▶ _WHAT IS BEING ASKED_
Reproduce every one of the items below word for word, leaving out the pictures.

▶ _INFORMATION SHOWN_

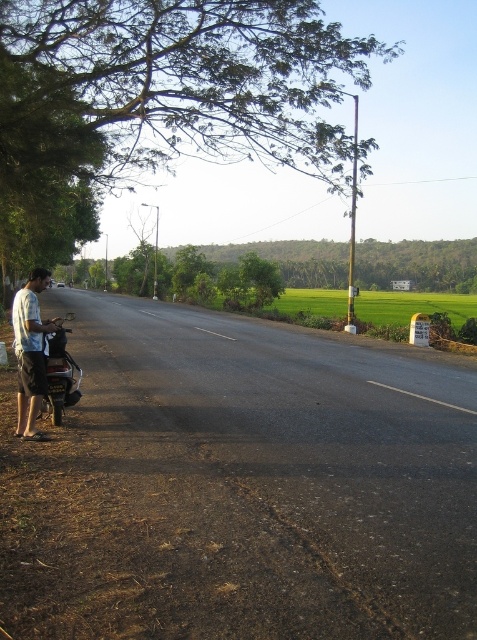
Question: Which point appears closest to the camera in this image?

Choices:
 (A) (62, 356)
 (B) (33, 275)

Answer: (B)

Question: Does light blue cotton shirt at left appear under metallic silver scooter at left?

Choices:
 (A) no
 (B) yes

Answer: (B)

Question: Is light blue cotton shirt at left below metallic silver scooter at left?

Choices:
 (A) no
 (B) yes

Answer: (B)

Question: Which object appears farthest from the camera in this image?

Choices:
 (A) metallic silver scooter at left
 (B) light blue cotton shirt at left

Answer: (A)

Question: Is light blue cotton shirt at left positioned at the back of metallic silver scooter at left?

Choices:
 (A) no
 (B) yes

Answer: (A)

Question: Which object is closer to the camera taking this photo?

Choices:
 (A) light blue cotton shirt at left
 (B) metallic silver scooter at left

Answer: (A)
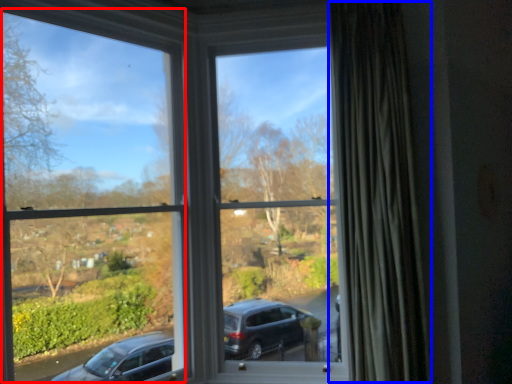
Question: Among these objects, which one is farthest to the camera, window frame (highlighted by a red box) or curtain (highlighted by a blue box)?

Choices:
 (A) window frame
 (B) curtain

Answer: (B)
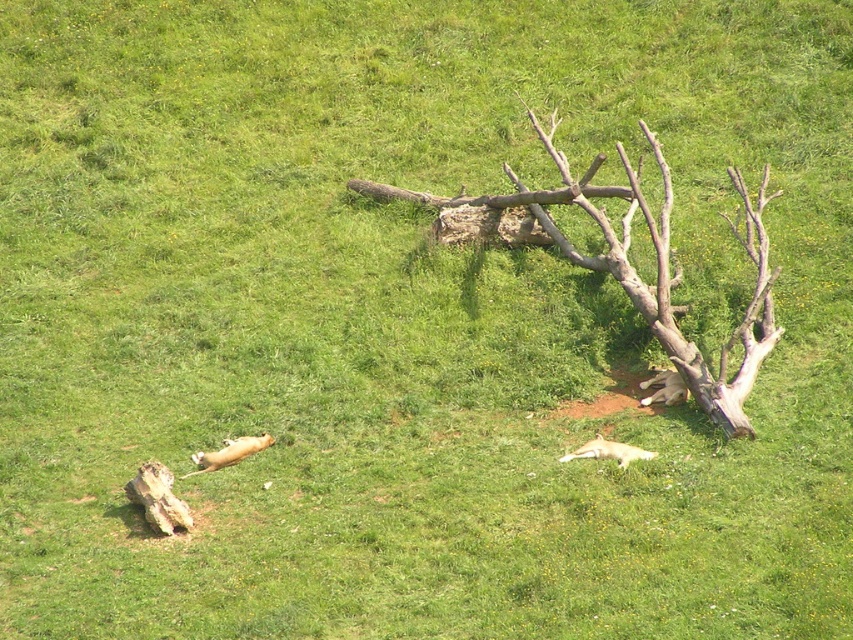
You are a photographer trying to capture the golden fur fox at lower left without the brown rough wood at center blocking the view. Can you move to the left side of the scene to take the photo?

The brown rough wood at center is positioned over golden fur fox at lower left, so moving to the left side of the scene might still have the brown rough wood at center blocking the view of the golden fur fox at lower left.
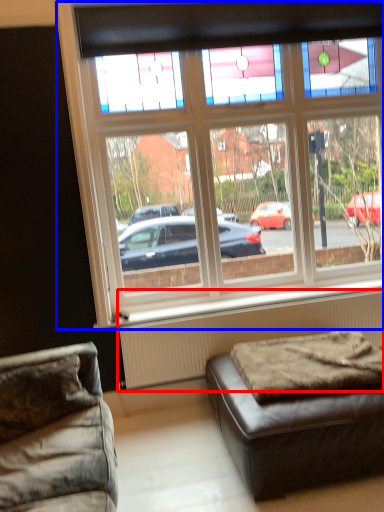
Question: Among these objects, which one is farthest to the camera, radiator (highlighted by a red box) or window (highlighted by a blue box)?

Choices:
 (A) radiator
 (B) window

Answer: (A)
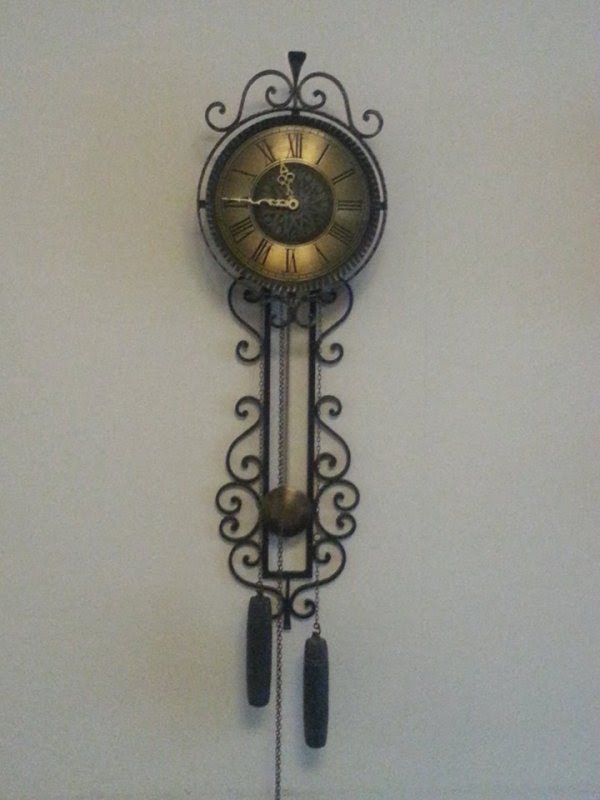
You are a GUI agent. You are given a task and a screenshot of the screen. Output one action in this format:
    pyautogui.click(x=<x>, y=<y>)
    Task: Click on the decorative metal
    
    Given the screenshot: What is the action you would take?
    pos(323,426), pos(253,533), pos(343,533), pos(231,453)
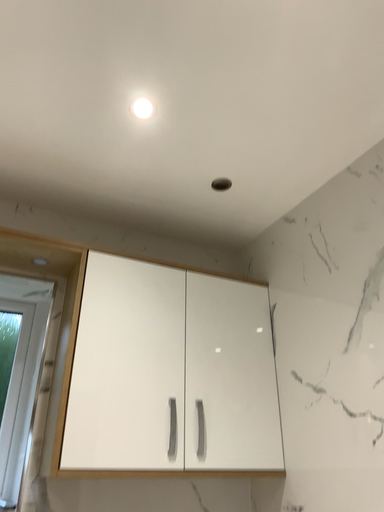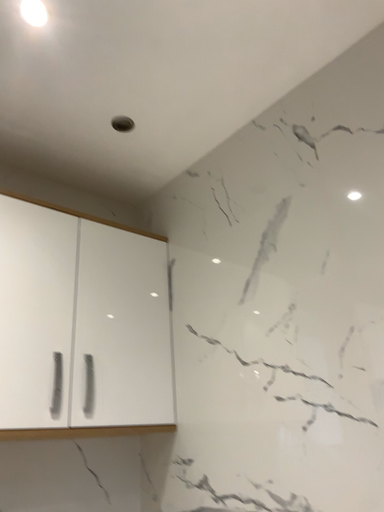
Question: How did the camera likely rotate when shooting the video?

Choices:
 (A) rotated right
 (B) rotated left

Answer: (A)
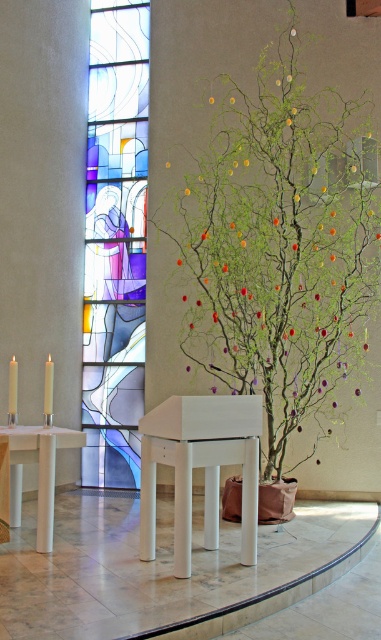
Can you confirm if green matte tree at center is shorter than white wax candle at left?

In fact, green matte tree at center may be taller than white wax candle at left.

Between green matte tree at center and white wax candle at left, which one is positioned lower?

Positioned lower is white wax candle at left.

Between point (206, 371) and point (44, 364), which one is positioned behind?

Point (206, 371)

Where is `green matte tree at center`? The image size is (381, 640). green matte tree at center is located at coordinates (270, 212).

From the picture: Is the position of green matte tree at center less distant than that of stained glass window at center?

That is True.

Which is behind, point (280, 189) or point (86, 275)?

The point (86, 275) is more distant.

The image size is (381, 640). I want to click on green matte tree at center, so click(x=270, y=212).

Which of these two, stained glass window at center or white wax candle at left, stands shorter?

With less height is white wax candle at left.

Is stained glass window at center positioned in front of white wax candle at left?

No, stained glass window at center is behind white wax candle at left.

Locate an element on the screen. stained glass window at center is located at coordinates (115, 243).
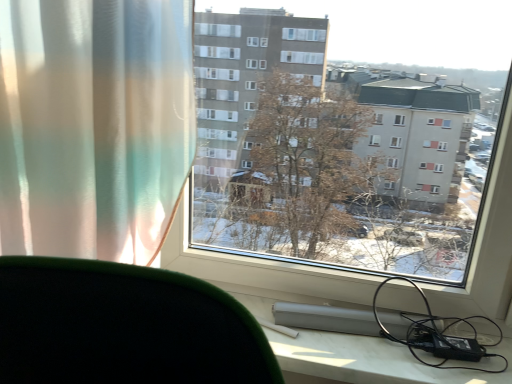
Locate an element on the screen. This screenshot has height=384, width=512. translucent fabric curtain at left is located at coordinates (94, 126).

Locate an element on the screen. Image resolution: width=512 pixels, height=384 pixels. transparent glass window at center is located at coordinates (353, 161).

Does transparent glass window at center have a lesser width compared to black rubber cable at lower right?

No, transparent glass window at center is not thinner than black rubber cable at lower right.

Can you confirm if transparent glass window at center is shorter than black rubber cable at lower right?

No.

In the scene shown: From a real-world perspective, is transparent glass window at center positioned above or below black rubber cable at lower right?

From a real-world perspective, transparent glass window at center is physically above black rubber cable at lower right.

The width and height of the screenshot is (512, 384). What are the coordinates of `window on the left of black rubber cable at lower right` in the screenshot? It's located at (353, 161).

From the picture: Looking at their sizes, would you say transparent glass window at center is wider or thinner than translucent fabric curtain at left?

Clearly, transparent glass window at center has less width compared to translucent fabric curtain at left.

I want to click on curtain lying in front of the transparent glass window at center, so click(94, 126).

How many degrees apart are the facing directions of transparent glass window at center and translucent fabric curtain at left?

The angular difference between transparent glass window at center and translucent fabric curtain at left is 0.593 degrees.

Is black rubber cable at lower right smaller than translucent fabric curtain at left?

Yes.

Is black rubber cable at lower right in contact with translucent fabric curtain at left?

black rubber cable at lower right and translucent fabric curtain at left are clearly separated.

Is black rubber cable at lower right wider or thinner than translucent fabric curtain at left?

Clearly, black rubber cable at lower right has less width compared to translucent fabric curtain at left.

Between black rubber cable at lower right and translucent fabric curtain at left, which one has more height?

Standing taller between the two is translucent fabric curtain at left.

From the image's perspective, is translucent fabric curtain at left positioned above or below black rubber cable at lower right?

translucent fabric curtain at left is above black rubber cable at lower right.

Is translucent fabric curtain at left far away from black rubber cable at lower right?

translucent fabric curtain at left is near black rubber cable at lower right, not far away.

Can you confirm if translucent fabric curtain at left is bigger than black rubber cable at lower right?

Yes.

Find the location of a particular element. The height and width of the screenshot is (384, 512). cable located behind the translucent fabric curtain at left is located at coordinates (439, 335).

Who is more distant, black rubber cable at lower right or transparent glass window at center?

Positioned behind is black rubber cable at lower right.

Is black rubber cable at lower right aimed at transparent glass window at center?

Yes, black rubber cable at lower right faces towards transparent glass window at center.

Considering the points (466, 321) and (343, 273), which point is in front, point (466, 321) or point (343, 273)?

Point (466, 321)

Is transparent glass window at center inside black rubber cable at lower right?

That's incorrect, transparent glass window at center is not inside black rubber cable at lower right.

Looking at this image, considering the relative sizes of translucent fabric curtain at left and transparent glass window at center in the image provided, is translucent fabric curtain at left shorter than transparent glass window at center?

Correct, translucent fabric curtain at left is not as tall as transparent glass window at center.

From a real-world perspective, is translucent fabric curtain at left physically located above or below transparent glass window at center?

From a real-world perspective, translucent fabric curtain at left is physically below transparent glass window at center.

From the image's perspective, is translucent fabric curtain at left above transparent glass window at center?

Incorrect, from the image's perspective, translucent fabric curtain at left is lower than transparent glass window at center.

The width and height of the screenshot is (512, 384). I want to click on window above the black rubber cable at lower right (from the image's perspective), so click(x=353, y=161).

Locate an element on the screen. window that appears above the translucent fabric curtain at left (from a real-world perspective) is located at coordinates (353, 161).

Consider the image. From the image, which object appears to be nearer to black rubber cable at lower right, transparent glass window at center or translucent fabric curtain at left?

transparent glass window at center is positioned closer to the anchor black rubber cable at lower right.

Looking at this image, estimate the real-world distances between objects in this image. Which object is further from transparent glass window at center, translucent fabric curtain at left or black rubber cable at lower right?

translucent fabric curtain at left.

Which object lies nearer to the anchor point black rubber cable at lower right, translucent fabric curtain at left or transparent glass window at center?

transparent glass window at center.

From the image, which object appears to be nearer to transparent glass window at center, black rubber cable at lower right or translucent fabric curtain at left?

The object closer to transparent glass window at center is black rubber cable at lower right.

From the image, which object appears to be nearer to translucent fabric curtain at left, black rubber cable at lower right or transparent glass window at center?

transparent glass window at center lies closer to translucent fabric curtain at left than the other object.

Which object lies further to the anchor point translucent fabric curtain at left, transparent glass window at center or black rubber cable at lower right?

▶ _TASK SOLUTION_
Question: Which point appears closest to the camera in this image?

Choices:
 (A) (62, 356)
 (B) (33, 275)

Answer: (B)

Question: Does light blue cotton shirt at left appear under metallic silver scooter at left?

Choices:
 (A) no
 (B) yes

Answer: (B)

Question: Is light blue cotton shirt at left below metallic silver scooter at left?

Choices:
 (A) no
 (B) yes

Answer: (B)

Question: Which object appears farthest from the camera in this image?

Choices:
 (A) metallic silver scooter at left
 (B) light blue cotton shirt at left

Answer: (A)

Question: Is light blue cotton shirt at left positioned at the back of metallic silver scooter at left?

Choices:
 (A) no
 (B) yes

Answer: (A)

Question: Which object is closer to the camera taking this photo?

Choices:
 (A) light blue cotton shirt at left
 (B) metallic silver scooter at left

Answer: (A)
Question: Among these objects, which one is farthest to the camera, window frame (highlighted by a red box) or curtain (highlighted by a blue box)?

Choices:
 (A) window frame
 (B) curtain

Answer: (B)
You are a photographer trying to capture the golden fur fox at lower left without the brown rough wood at center blocking the view. Can you move to the left side of the scene to take the photo?

The brown rough wood at center is positioned over golden fur fox at lower left, so moving to the left side of the scene might still have the brown rough wood at center blocking the view of the golden fur fox at lower left.
Question: Among these objects, which one is farthest to the camera, radiator (highlighted by a red box) or window (highlighted by a blue box)?

Choices:
 (A) radiator
 (B) window

Answer: (A)
You are a GUI agent. You are given a task and a screenshot of the screen. Output one action in this format:
    pyautogui.click(x=<x>, y=<y>)
    Task: Click on the decorative metal
    
    Given the screenshot: What is the action you would take?
    pos(323,426), pos(253,533), pos(343,533), pos(231,453)
Question: How did the camera likely rotate when shooting the video?

Choices:
 (A) rotated right
 (B) rotated left

Answer: (A)
Can you confirm if green matte tree at center is shorter than white wax candle at left?

In fact, green matte tree at center may be taller than white wax candle at left.

Between green matte tree at center and white wax candle at left, which one is positioned lower?

Positioned lower is white wax candle at left.

Between point (206, 371) and point (44, 364), which one is positioned behind?

Point (206, 371)

Where is `green matte tree at center`? The image size is (381, 640). green matte tree at center is located at coordinates (270, 212).

From the picture: Is the position of green matte tree at center less distant than that of stained glass window at center?

That is True.

Which is behind, point (280, 189) or point (86, 275)?

The point (86, 275) is more distant.

The image size is (381, 640). I want to click on green matte tree at center, so click(x=270, y=212).

Which of these two, stained glass window at center or white wax candle at left, stands shorter?

With less height is white wax candle at left.

Is stained glass window at center positioned in front of white wax candle at left?

No, stained glass window at center is behind white wax candle at left.

Locate an element on the screen. stained glass window at center is located at coordinates (115, 243).
Locate an element on the screen. This screenshot has height=384, width=512. translucent fabric curtain at left is located at coordinates (94, 126).

Locate an element on the screen. Image resolution: width=512 pixels, height=384 pixels. transparent glass window at center is located at coordinates (353, 161).

Does transparent glass window at center have a lesser width compared to black rubber cable at lower right?

No, transparent glass window at center is not thinner than black rubber cable at lower right.

Can you confirm if transparent glass window at center is shorter than black rubber cable at lower right?

No.

In the scene shown: From a real-world perspective, is transparent glass window at center positioned above or below black rubber cable at lower right?

From a real-world perspective, transparent glass window at center is physically above black rubber cable at lower right.

The width and height of the screenshot is (512, 384). What are the coordinates of `window on the left of black rubber cable at lower right` in the screenshot? It's located at (353, 161).

From the picture: Looking at their sizes, would you say transparent glass window at center is wider or thinner than translucent fabric curtain at left?

Clearly, transparent glass window at center has less width compared to translucent fabric curtain at left.

I want to click on curtain lying in front of the transparent glass window at center, so click(94, 126).

How many degrees apart are the facing directions of transparent glass window at center and translucent fabric curtain at left?

The angular difference between transparent glass window at center and translucent fabric curtain at left is 0.593 degrees.

Is black rubber cable at lower right smaller than translucent fabric curtain at left?

Yes.

Is black rubber cable at lower right in contact with translucent fabric curtain at left?

black rubber cable at lower right and translucent fabric curtain at left are clearly separated.

Is black rubber cable at lower right wider or thinner than translucent fabric curtain at left?

Clearly, black rubber cable at lower right has less width compared to translucent fabric curtain at left.

Between black rubber cable at lower right and translucent fabric curtain at left, which one has more height?

Standing taller between the two is translucent fabric curtain at left.

From the image's perspective, is translucent fabric curtain at left positioned above or below black rubber cable at lower right?

translucent fabric curtain at left is above black rubber cable at lower right.

Is translucent fabric curtain at left far away from black rubber cable at lower right?

translucent fabric curtain at left is near black rubber cable at lower right, not far away.

Can you confirm if translucent fabric curtain at left is bigger than black rubber cable at lower right?

Yes.

Find the location of a particular element. The height and width of the screenshot is (384, 512). cable located behind the translucent fabric curtain at left is located at coordinates (439, 335).

Who is more distant, black rubber cable at lower right or transparent glass window at center?

Positioned behind is black rubber cable at lower right.

Is black rubber cable at lower right aimed at transparent glass window at center?

Yes, black rubber cable at lower right faces towards transparent glass window at center.

Considering the points (466, 321) and (343, 273), which point is in front, point (466, 321) or point (343, 273)?

Point (466, 321)

Is transparent glass window at center inside black rubber cable at lower right?

That's incorrect, transparent glass window at center is not inside black rubber cable at lower right.

Looking at this image, considering the relative sizes of translucent fabric curtain at left and transparent glass window at center in the image provided, is translucent fabric curtain at left shorter than transparent glass window at center?

Correct, translucent fabric curtain at left is not as tall as transparent glass window at center.

From a real-world perspective, is translucent fabric curtain at left physically located above or below transparent glass window at center?

From a real-world perspective, translucent fabric curtain at left is physically below transparent glass window at center.

From the image's perspective, is translucent fabric curtain at left above transparent glass window at center?

Incorrect, from the image's perspective, translucent fabric curtain at left is lower than transparent glass window at center.

The width and height of the screenshot is (512, 384). I want to click on window above the black rubber cable at lower right (from the image's perspective), so click(x=353, y=161).

Locate an element on the screen. window that appears above the translucent fabric curtain at left (from a real-world perspective) is located at coordinates (353, 161).

Consider the image. From the image, which object appears to be nearer to black rubber cable at lower right, transparent glass window at center or translucent fabric curtain at left?

transparent glass window at center is positioned closer to the anchor black rubber cable at lower right.

Looking at this image, estimate the real-world distances between objects in this image. Which object is further from transparent glass window at center, translucent fabric curtain at left or black rubber cable at lower right?

translucent fabric curtain at left.

Which object lies nearer to the anchor point black rubber cable at lower right, translucent fabric curtain at left or transparent glass window at center?

transparent glass window at center.

From the image, which object appears to be nearer to transparent glass window at center, black rubber cable at lower right or translucent fabric curtain at left?

The object closer to transparent glass window at center is black rubber cable at lower right.

From the image, which object appears to be nearer to translucent fabric curtain at left, black rubber cable at lower right or transparent glass window at center?

transparent glass window at center lies closer to translucent fabric curtain at left than the other object.

Which object lies further to the anchor point translucent fabric curtain at left, transparent glass window at center or black rubber cable at lower right?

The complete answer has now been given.